Set down the line containing "green brick C3:E3" and each line after it through the last line of the records, exactly, leaving pictures out.
SUPPLIED DATA Block Start
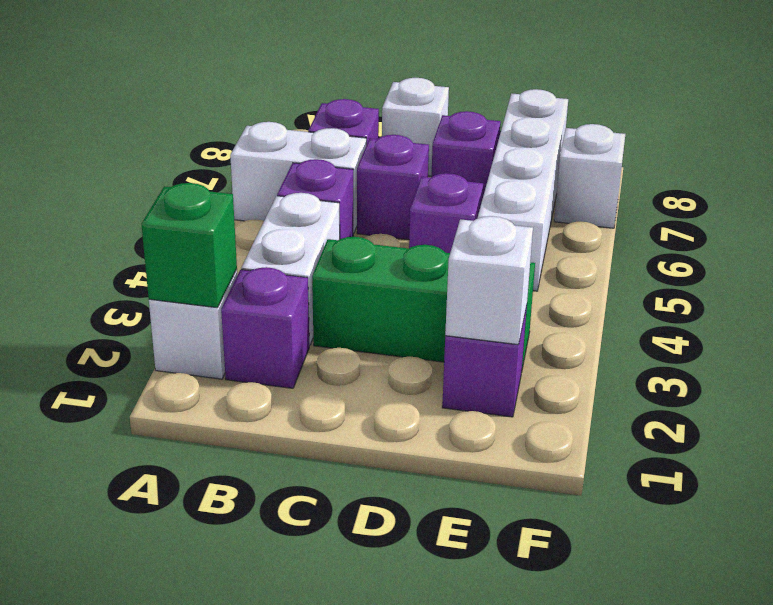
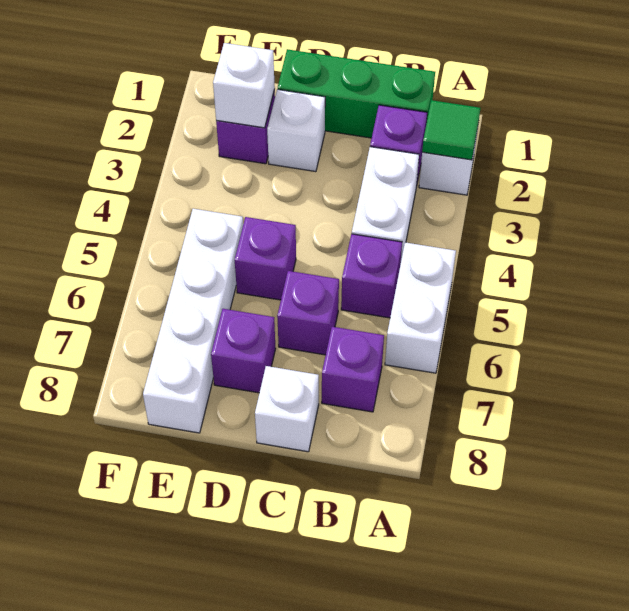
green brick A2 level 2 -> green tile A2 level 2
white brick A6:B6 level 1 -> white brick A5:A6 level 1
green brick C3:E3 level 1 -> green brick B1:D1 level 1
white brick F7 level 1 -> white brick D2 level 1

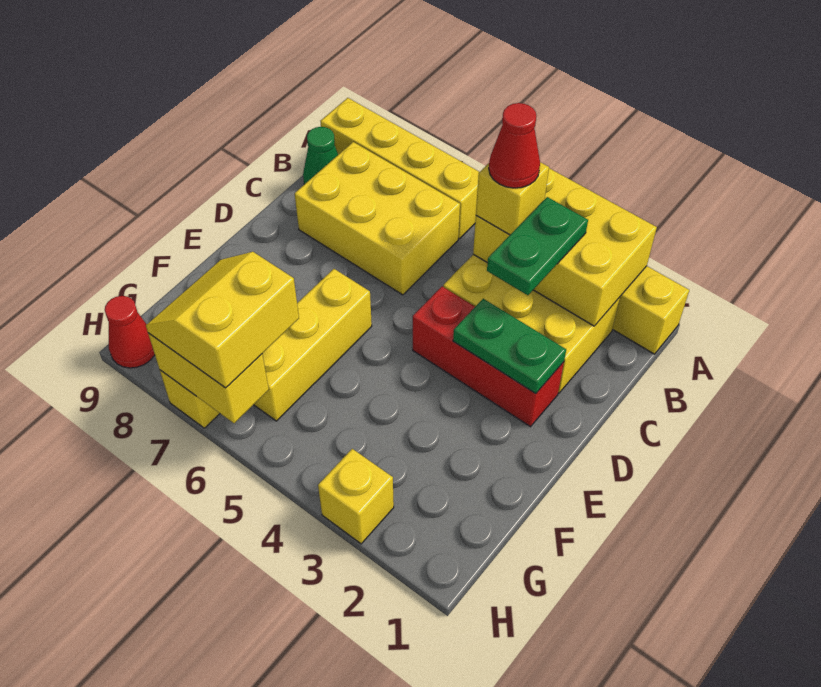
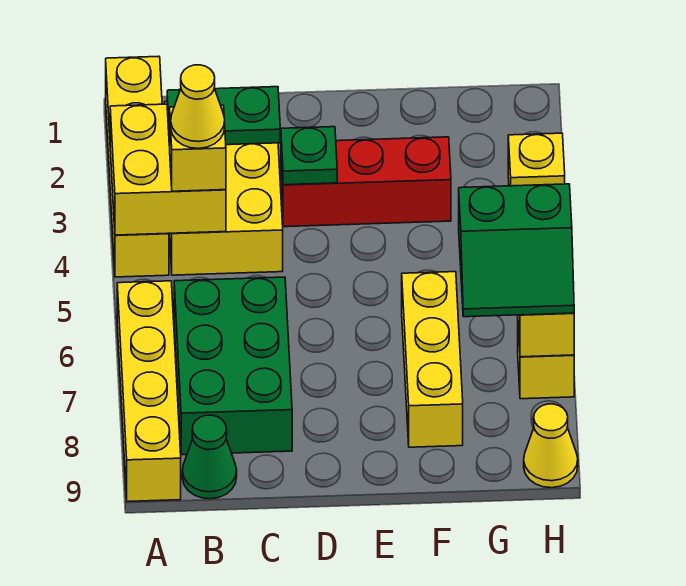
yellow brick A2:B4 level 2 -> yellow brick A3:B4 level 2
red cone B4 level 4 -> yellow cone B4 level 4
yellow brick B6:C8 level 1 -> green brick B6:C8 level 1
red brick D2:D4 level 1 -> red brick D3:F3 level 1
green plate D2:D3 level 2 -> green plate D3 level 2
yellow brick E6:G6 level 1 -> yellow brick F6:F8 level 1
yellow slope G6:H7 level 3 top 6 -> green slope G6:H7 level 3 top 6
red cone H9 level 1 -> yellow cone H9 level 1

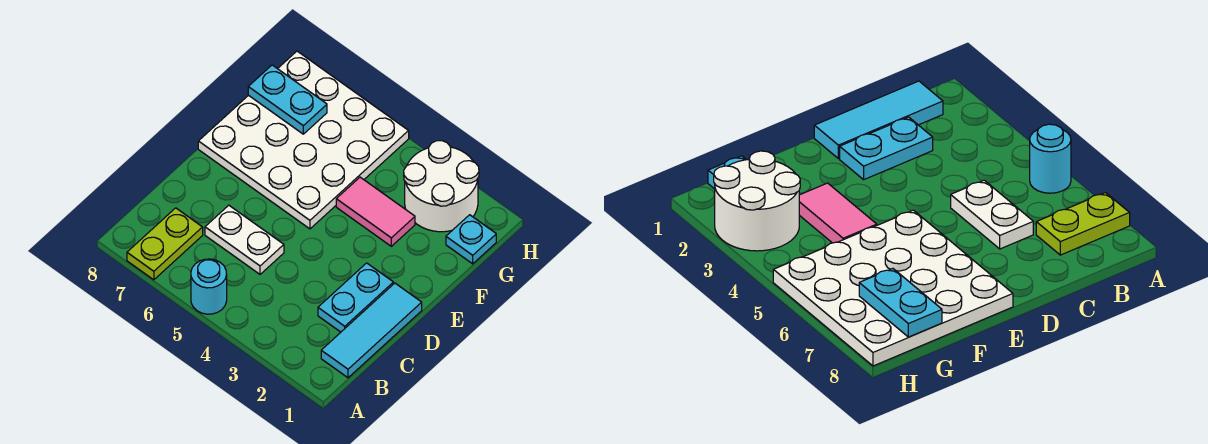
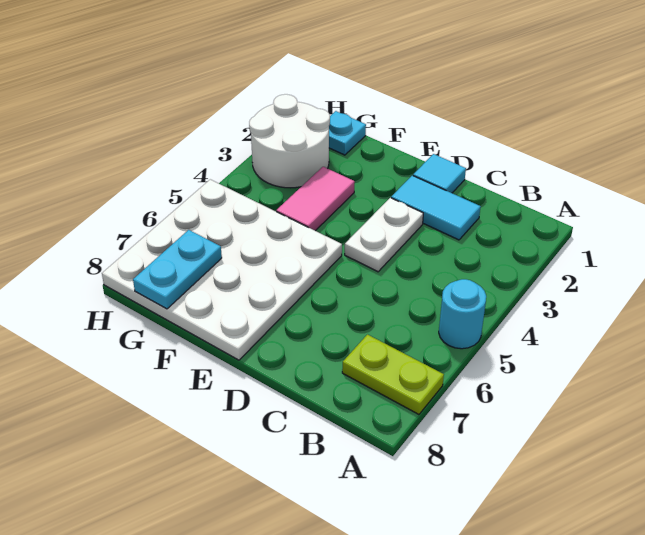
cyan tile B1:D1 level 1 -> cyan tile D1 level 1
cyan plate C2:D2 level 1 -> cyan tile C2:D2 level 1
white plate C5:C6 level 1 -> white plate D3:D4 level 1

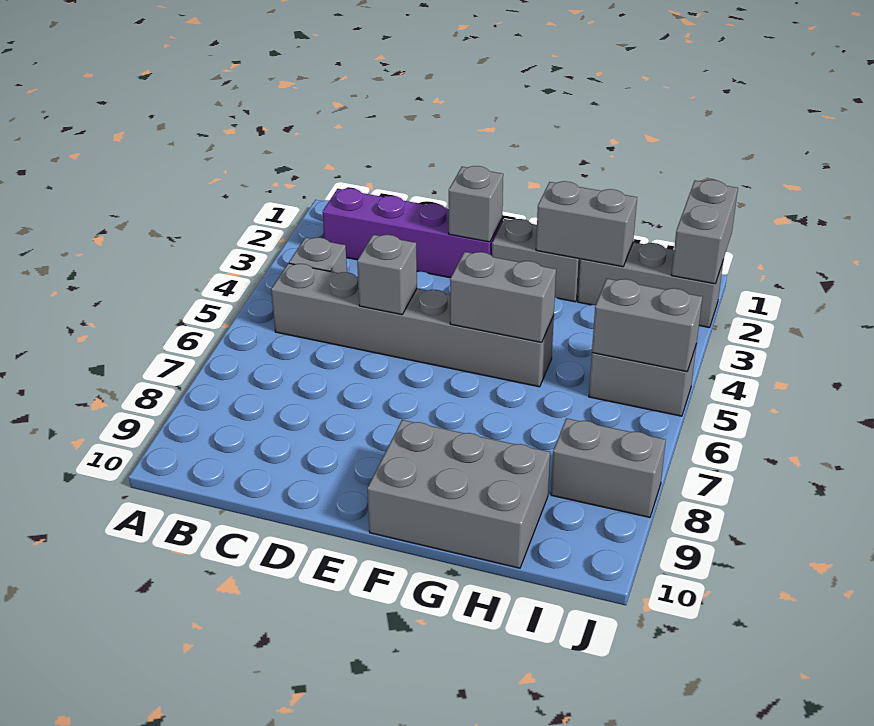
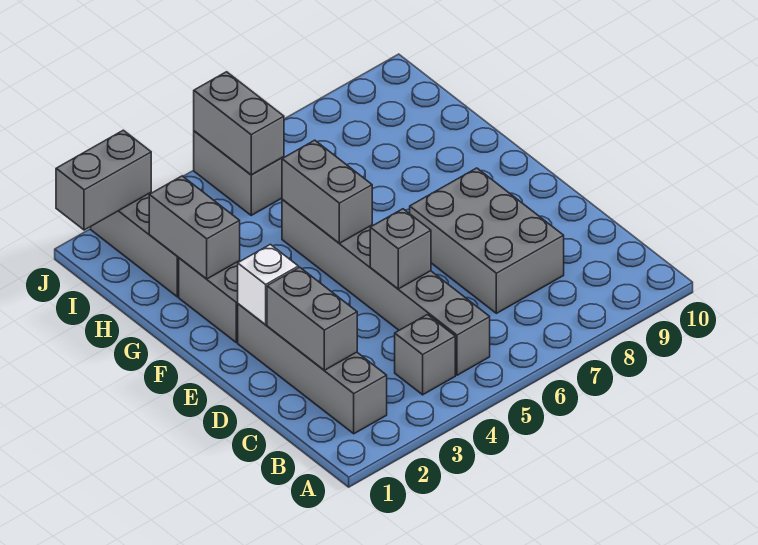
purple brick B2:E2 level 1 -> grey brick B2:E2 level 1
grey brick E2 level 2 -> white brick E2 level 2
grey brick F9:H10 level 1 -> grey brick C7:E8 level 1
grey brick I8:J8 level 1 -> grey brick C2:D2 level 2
SUPPLIED DATA Block End
▶ **SOLVED EXERCISE**
green brick C3:E3 level 1 -> green brick B1:D1 level 1
white brick F7 level 1 -> white brick D2 level 1

yellow brick A2:B4 level 2 -> yellow brick A3:B4 level 2
red cone B4 level 4 -> yellow cone B4 level 4
yellow brick B6:C8 level 1 -> green brick B6:C8 level 1
red brick D2:D4 level 1 -> red brick D3:F3 level 1
green plate D2:D3 level 2 -> green plate D3 level 2
yellow brick E6:G6 level 1 -> yellow brick F6:F8 level 1
yellow slope G6:H7 level 3 top 6 -> green slope G6:H7 level 3 top 6
red cone H9 level 1 -> yellow cone H9 level 1

cyan tile B1:D1 level 1 -> cyan tile D1 level 1
cyan plate C2:D2 level 1 -> cyan tile C2:D2 level 1
white plate C5:C6 level 1 -> white plate D3:D4 level 1

purple brick B2:E2 level 1 -> grey brick B2:E2 level 1
grey brick E2 level 2 -> white brick E2 level 2
grey brick F9:H10 level 1 -> grey brick C7:E8 level 1
grey brick I8:J8 level 1 -> grey brick C2:D2 level 2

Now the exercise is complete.